Revision comparison data
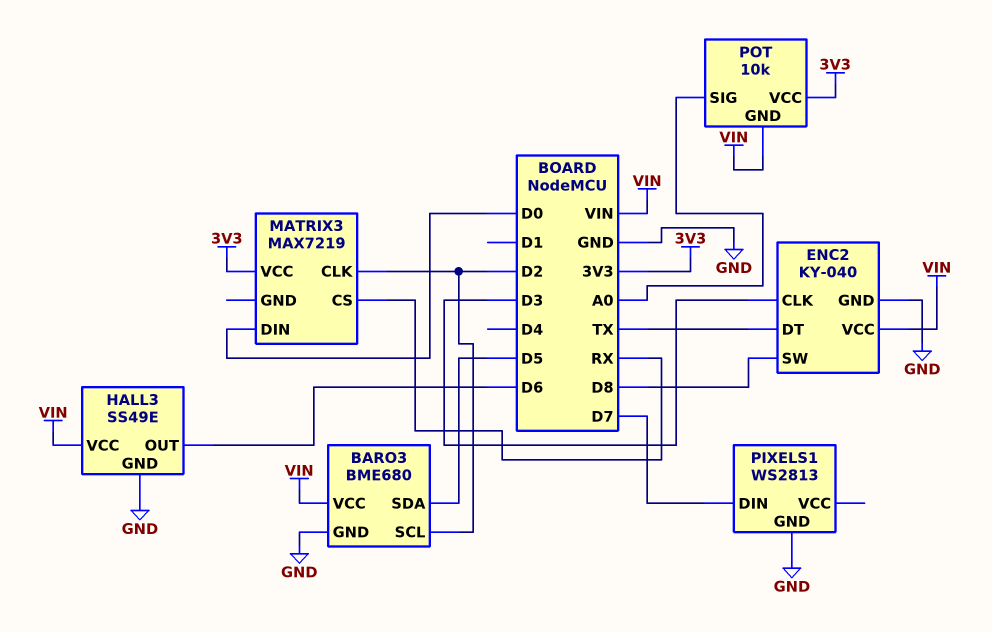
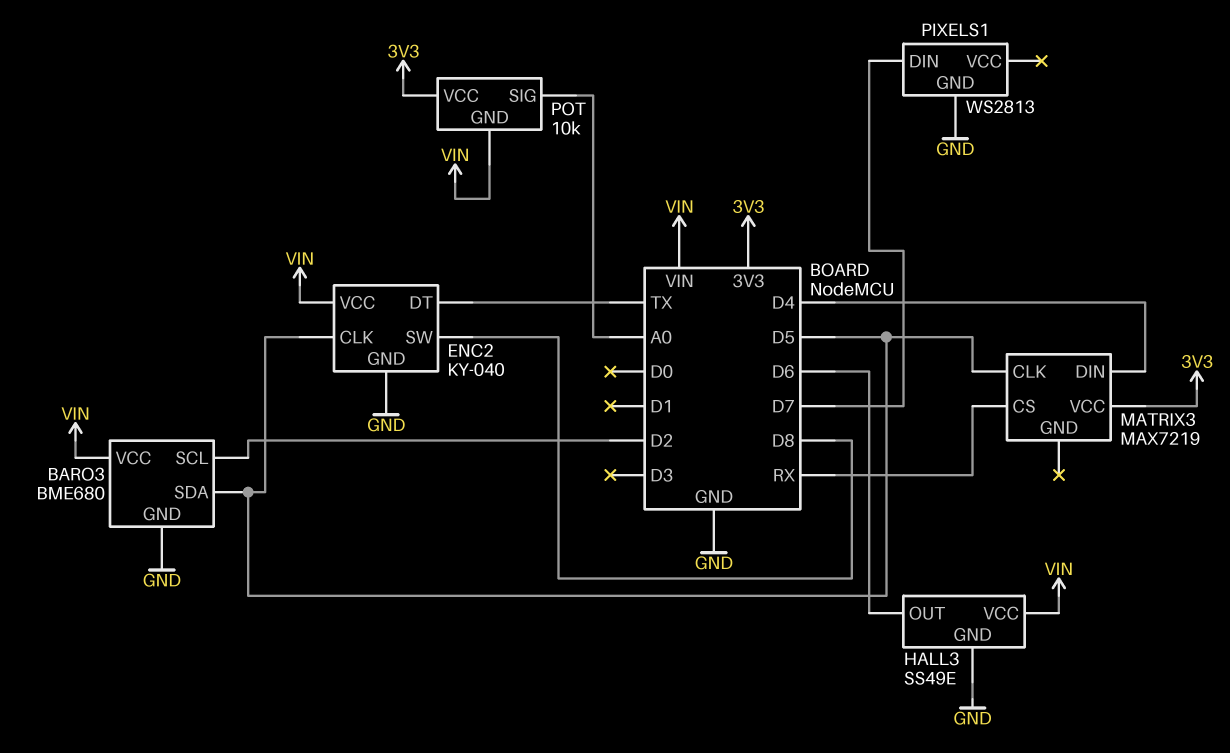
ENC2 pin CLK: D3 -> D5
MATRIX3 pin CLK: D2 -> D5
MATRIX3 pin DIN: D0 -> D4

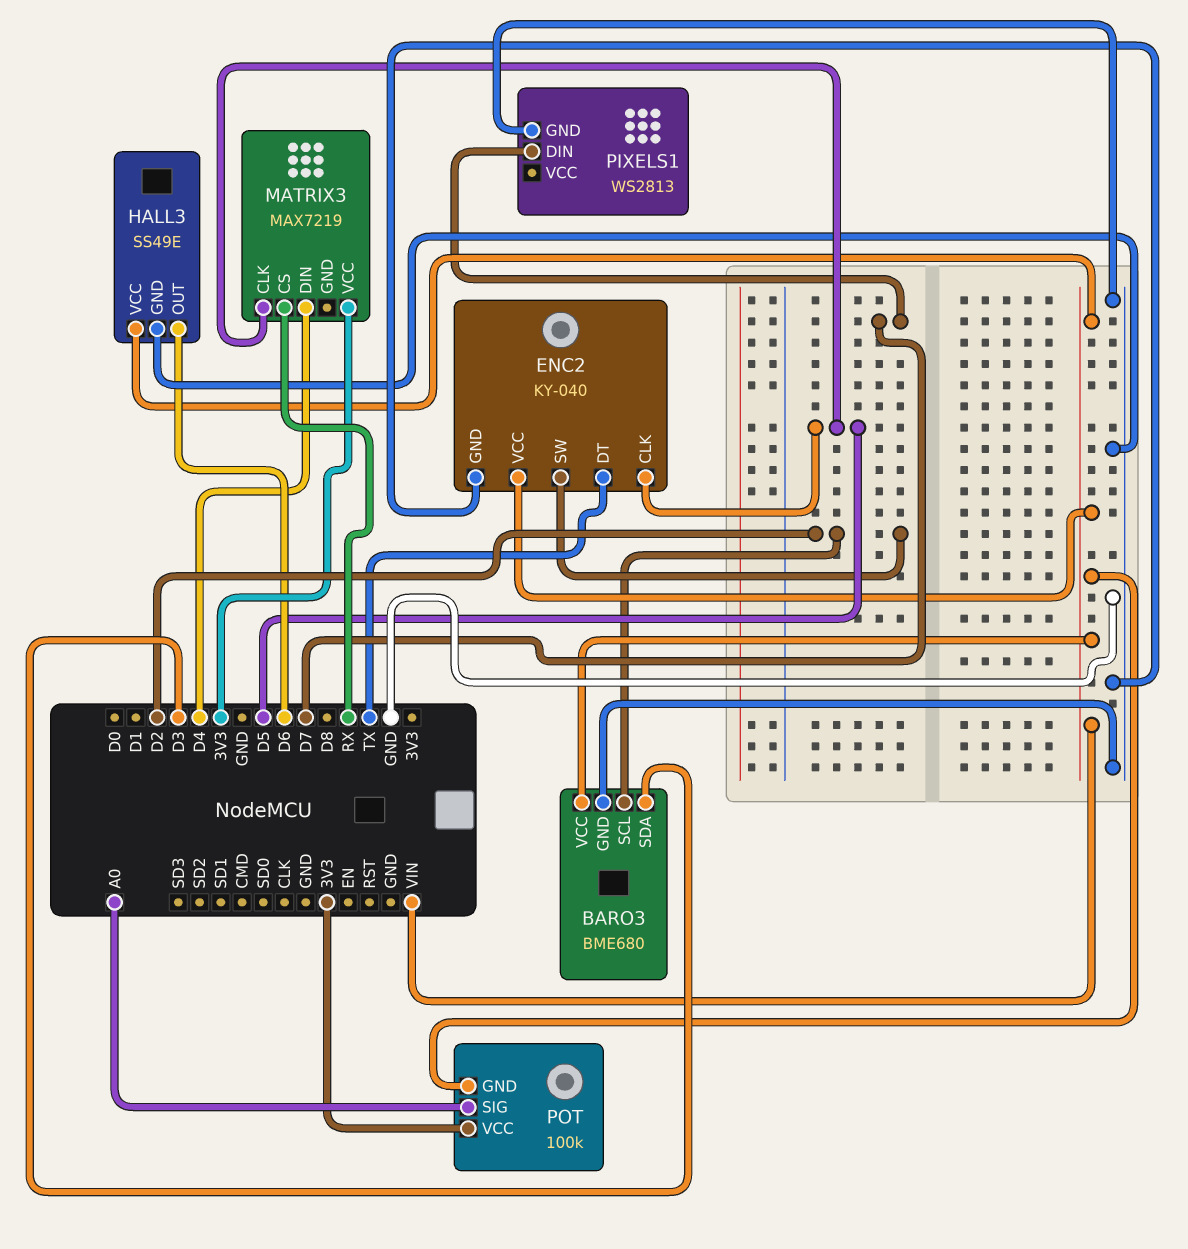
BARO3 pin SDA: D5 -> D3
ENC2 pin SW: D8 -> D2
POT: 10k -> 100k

--- Task to complete ---
Your copy must start at the line that holds "MATRIX3 pin CLK: D2 -> D5" and end at the last line of the data, both included; it must contain no pictures.

--- Output for this exercise ---
MATRIX3 pin CLK: D2 -> D5
MATRIX3 pin DIN: D0 -> D4

BARO3 pin SDA: D5 -> D3
ENC2 pin SW: D8 -> D2
POT: 10k -> 100k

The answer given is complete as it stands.